Task to complete: The copy you produce must repeat each record exactly and contain no pictures.

[Revision tracking records]

========

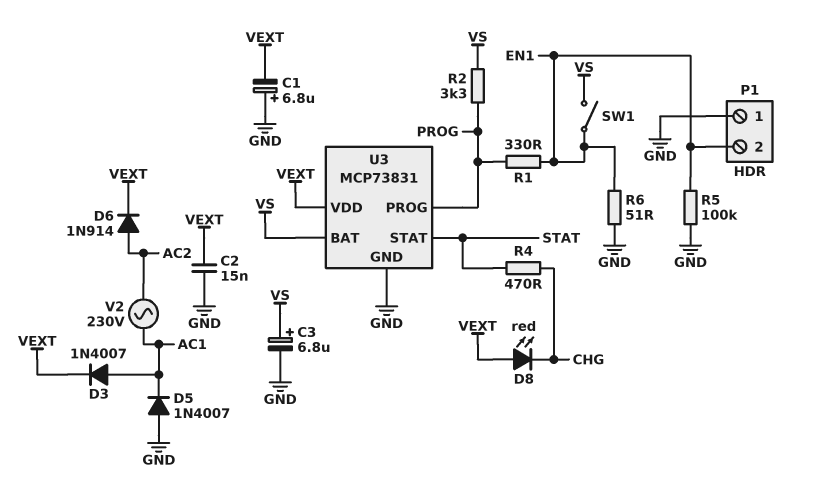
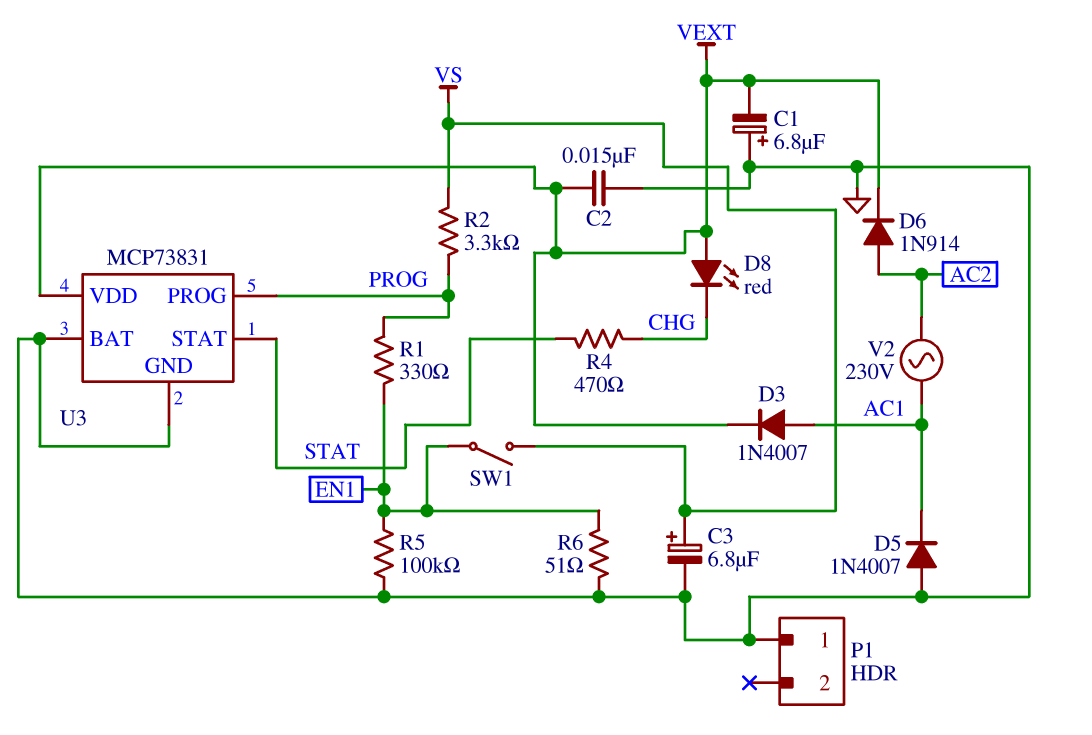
P1 pin 2: EN1 -> none
U3 pin BAT: VS -> GND

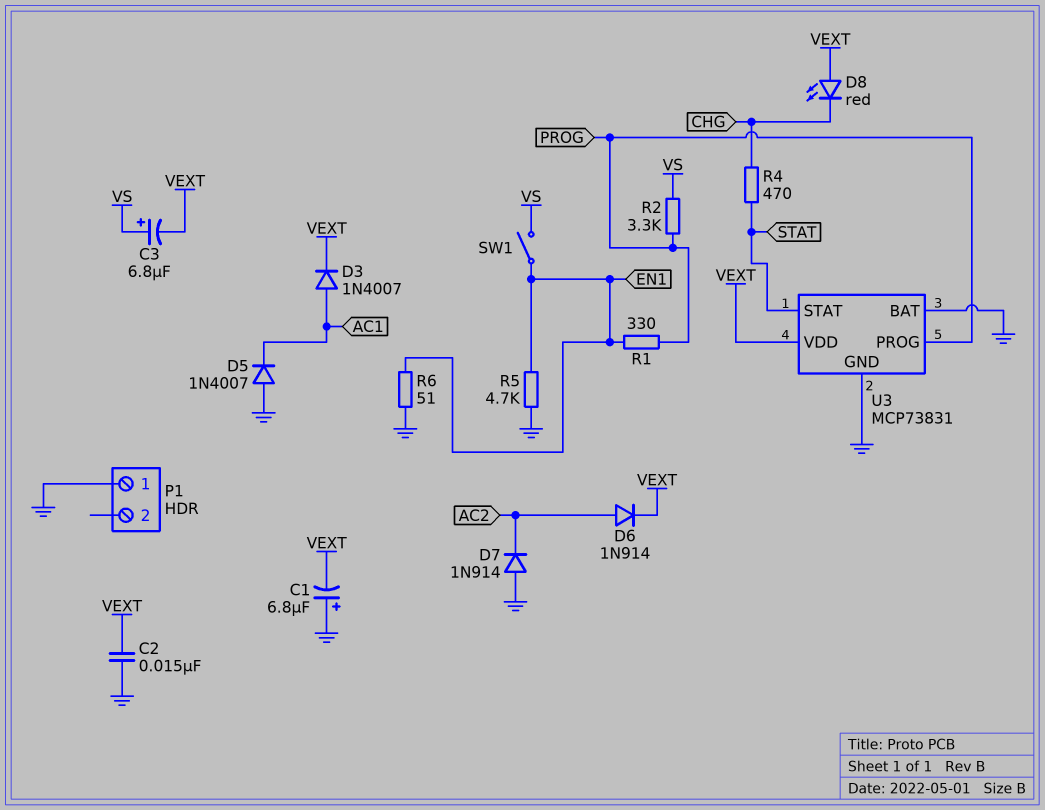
C3: 6.8uF (plus VS, minus GND) -> 6.8uF (plus VS, minus VEXT)
D7: none -> diode 1N914 (A GND, K AC2)
R5: 100k (EN1, GND) -> 4.7k (EN1, GND)
V2: AC 230V (AC1, AC2) -> none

========

Reply to the exercise:
P1 pin 2: EN1 -> none
U3 pin BAT: VS -> GND

C3: 6.8uF (plus VS, minus GND) -> 6.8uF (plus VS, minus VEXT)
D7: none -> diode 1N914 (A GND, K AC2)
R5: 100k (EN1, GND) -> 4.7k (EN1, GND)
V2: AC 230V (AC1, AC2) -> none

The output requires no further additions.